> _Work to be completed_
Report every line of the records below that includes the string "tape".
════════════════════
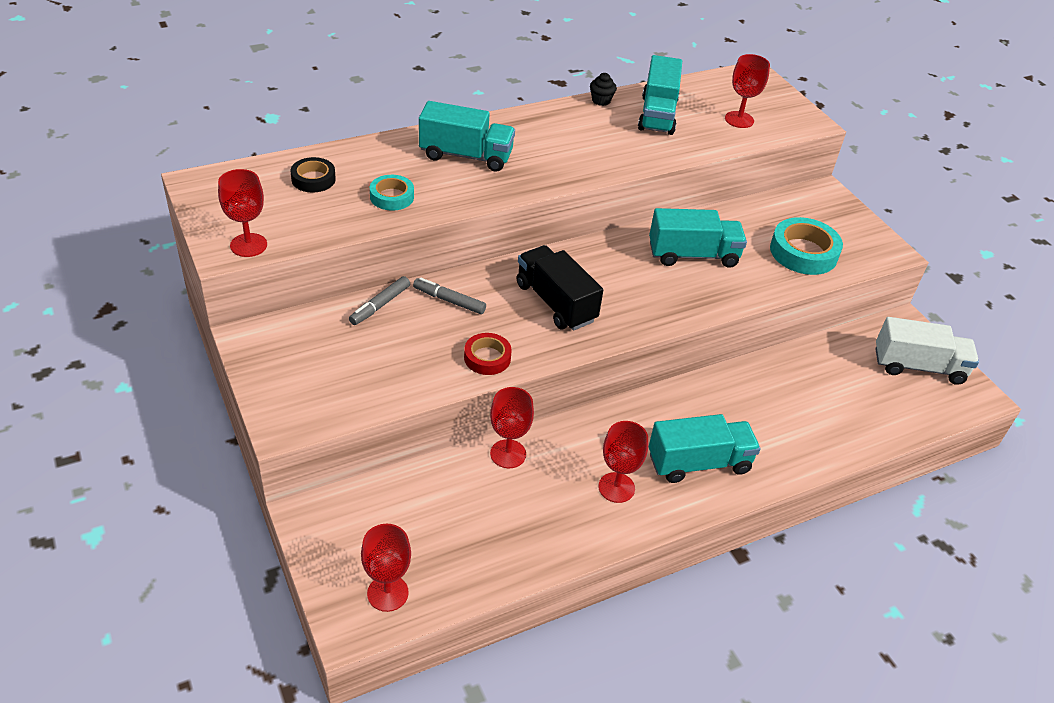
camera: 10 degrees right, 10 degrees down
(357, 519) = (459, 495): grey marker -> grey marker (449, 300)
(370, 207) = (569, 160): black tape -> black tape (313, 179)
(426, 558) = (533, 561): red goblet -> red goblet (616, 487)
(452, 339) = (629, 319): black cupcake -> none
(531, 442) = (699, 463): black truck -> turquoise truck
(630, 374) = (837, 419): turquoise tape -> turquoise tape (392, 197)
════════════════════
> _Output for this exercise_
(370, 207) = (569, 160): black tape -> black tape (313, 179)
(630, 374) = (837, 419): turquoise tape -> turquoise tape (392, 197)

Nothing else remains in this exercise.